WHAT TO WORK ON:
Below are records. Copy every line with "none" in it.

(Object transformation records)
<<<<

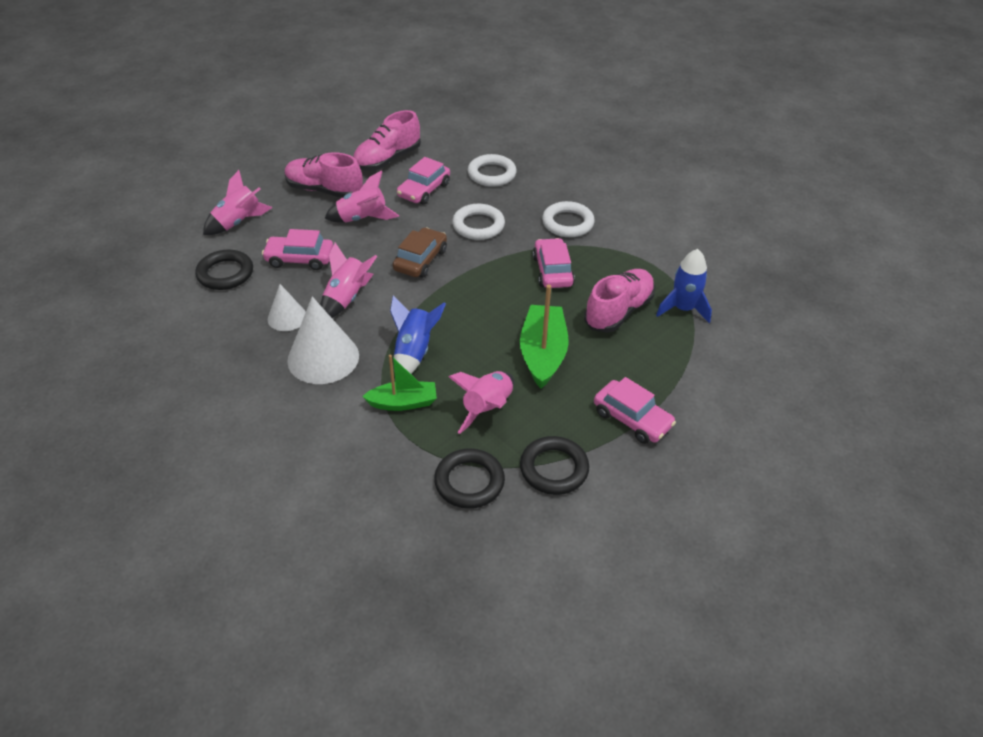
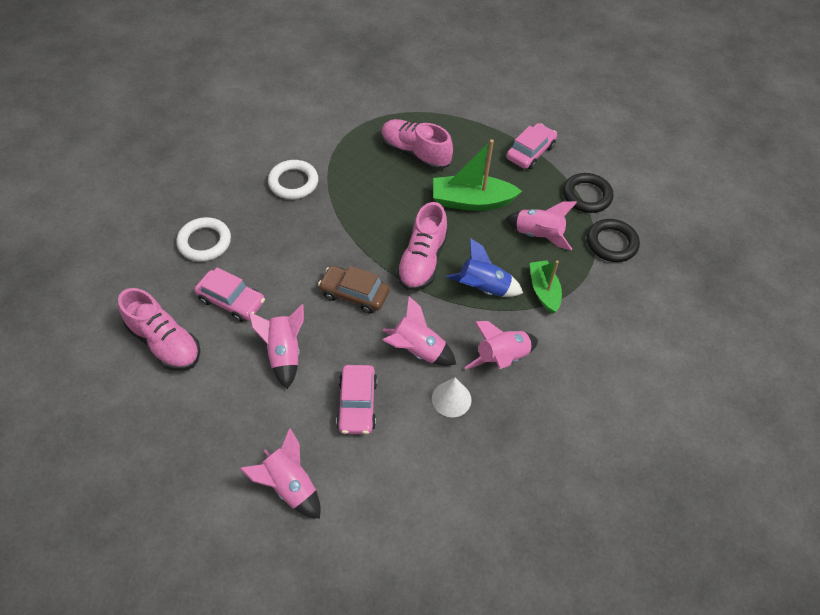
camera: 95 degrees left, 10 degrees up
(225, 273) = (387, 476): black ring -> none
(323, 358) = (502, 358): white cone -> pink rocket
(324, 190) = (226, 401): pink shoe -> pink shoe (422, 261)
(478, 225) = (297, 250): white ring -> none
(552, 271) = (365, 194): pink car -> none
(683, 309) = (408, 116): blue rocket -> none

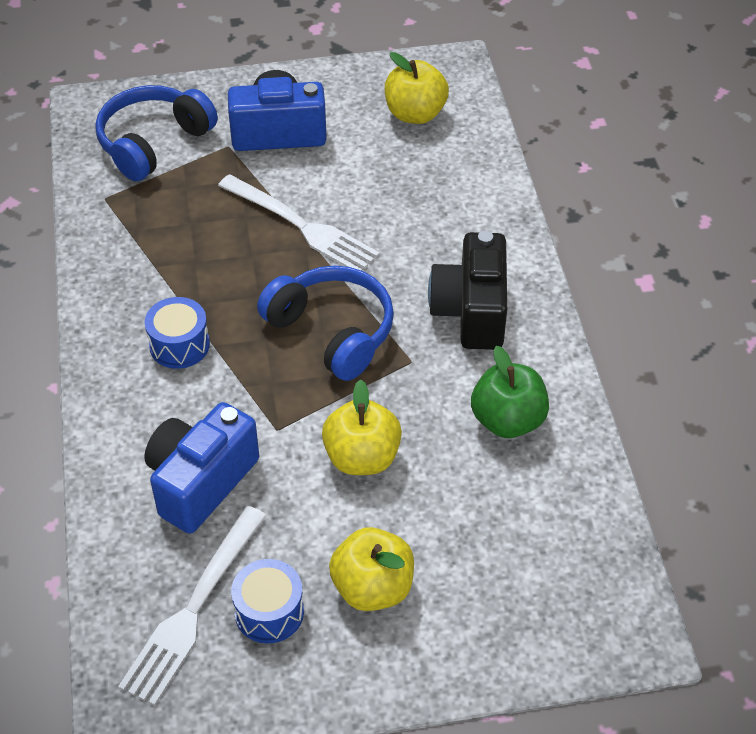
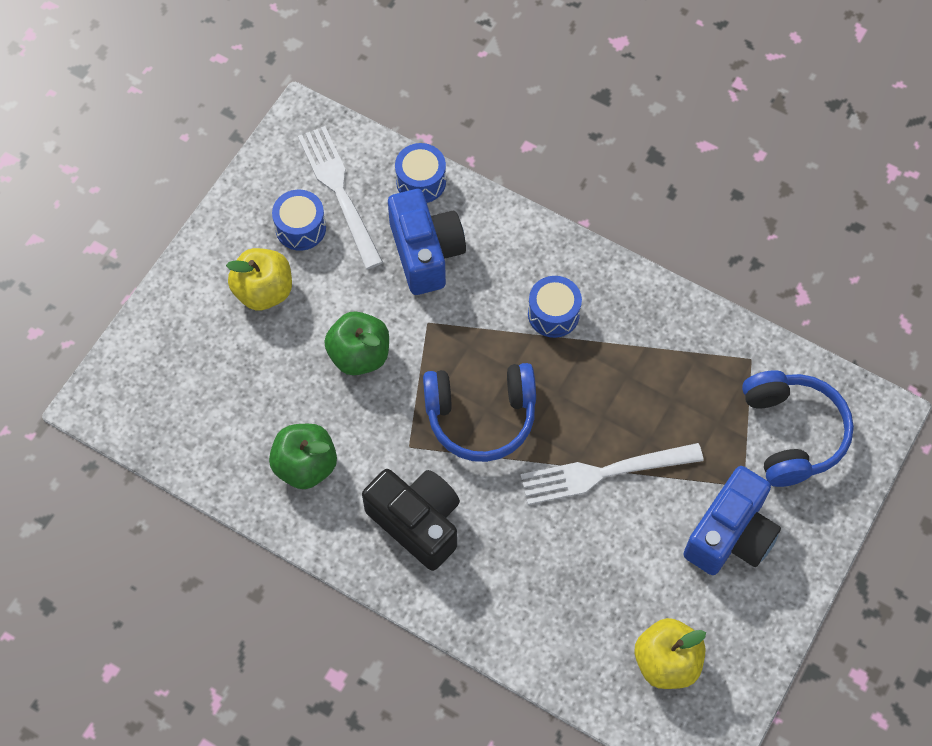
camera: 130 degrees right, 15 degrees up
(117, 544) = (421, 181): none -> blue drum
(362, 457) = (359, 355): yellow apple -> green apple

>>>>

ANSWER TO THIS EXERCISE:
(225, 273) = (387, 476): black ring -> none
(478, 225) = (297, 250): white ring -> none
(552, 271) = (365, 194): pink car -> none
(683, 309) = (408, 116): blue rocket -> none
(117, 544) = (421, 181): none -> blue drum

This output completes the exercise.